== Data shown

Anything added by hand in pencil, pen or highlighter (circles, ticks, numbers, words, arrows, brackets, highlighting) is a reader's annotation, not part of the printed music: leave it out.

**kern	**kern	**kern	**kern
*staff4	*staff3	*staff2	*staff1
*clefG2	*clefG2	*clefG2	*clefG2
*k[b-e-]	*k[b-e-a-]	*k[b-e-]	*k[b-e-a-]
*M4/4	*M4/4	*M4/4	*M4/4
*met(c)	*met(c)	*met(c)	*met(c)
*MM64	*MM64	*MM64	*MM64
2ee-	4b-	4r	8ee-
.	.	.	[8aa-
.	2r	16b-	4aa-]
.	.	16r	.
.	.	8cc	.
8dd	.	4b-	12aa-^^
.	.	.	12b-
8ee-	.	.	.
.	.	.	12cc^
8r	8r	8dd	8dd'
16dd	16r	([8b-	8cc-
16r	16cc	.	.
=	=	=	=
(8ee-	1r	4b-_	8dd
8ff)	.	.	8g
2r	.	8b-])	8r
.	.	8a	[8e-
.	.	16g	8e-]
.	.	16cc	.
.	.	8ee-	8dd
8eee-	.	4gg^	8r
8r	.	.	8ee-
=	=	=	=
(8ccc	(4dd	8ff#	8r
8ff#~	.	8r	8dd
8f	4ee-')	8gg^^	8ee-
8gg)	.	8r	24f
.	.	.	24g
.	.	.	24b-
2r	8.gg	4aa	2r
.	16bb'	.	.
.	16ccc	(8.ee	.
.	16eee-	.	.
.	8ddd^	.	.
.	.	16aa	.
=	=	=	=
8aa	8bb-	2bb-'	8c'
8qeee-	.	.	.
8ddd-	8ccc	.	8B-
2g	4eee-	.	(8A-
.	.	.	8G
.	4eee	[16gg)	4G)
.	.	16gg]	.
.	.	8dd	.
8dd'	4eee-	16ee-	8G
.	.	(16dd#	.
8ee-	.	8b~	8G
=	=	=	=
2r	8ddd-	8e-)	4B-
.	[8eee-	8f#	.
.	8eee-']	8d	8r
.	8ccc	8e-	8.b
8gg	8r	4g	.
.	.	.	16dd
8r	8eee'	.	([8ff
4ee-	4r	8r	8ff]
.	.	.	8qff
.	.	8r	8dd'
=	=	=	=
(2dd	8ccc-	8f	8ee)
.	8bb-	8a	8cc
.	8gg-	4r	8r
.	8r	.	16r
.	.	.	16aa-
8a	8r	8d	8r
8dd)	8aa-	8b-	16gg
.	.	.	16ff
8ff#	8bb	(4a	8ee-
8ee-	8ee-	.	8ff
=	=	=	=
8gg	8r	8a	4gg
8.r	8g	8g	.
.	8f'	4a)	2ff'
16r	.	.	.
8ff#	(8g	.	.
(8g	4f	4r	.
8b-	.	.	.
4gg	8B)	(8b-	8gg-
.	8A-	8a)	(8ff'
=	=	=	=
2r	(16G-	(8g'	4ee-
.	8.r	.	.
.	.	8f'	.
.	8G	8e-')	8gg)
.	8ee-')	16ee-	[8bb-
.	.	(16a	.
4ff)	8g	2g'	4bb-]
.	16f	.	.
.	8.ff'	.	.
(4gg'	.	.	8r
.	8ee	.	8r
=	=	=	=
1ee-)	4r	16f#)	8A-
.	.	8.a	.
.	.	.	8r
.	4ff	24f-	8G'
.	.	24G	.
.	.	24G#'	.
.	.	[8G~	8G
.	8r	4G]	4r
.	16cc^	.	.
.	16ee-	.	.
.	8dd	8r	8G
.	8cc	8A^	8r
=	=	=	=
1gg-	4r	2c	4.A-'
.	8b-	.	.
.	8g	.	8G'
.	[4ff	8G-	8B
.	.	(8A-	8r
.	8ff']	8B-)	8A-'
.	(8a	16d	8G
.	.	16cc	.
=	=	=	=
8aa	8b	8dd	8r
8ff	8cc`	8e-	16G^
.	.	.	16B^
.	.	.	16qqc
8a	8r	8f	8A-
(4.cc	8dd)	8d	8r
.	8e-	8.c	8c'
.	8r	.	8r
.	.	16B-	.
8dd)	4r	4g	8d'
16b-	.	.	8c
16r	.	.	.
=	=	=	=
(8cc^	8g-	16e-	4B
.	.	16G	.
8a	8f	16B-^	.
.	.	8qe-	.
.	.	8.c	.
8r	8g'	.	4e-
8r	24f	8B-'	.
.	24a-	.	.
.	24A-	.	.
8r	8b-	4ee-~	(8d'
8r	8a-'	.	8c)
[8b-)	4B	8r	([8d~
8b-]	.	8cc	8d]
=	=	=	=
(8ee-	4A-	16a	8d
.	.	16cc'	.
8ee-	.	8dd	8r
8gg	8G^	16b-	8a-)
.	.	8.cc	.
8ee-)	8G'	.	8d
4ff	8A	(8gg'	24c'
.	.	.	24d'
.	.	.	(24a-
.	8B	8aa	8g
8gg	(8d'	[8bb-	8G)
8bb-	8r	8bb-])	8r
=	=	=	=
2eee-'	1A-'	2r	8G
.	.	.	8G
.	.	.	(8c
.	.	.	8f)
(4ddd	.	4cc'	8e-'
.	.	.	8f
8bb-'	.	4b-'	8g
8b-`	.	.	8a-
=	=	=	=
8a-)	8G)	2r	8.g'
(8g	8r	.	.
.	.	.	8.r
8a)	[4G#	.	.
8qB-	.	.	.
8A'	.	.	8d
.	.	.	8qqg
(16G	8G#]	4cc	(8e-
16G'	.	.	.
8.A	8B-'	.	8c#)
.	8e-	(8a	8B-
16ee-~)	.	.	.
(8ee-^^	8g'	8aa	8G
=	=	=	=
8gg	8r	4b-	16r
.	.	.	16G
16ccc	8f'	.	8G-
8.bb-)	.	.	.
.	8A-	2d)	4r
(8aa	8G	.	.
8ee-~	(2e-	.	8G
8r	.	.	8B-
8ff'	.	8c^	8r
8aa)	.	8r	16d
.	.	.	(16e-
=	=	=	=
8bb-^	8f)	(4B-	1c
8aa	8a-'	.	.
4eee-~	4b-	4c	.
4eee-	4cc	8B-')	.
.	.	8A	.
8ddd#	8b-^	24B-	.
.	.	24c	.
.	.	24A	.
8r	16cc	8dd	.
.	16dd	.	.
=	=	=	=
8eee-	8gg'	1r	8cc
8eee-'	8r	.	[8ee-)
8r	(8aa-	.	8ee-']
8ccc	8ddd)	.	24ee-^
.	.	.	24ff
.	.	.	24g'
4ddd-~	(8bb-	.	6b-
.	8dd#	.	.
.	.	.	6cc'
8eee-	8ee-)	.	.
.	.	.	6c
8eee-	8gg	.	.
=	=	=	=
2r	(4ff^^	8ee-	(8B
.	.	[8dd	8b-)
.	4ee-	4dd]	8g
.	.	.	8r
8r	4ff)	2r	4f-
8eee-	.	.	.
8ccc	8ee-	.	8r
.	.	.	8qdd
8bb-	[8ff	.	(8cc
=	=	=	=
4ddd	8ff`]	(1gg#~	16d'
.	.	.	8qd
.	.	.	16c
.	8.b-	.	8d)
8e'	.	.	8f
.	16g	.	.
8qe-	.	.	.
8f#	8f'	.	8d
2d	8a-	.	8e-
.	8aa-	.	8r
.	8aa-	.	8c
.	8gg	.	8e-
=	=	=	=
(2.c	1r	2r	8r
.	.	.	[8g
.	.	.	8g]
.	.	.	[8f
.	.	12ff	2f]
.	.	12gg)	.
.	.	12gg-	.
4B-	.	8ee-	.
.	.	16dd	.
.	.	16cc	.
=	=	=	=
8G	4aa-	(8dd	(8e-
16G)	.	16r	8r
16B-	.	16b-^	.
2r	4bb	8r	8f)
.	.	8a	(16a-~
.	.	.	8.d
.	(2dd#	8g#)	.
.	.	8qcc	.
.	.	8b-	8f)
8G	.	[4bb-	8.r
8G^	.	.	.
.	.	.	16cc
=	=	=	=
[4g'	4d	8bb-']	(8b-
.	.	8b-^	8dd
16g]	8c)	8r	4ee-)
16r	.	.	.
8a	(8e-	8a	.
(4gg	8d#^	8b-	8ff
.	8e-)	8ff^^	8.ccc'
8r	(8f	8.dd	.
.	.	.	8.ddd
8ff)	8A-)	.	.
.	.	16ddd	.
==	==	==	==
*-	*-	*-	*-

====

_Problem_
Extract every line of the items that contains the string "brackets", treating uppercase and lowercase letters as different.

_Output below_
Anything added by hand in pencil, pen or highlighter (circles, ticks, numbers, words, arrows, brackets, highlighting) is a reader's annotation, not part of the printed music: leave it out.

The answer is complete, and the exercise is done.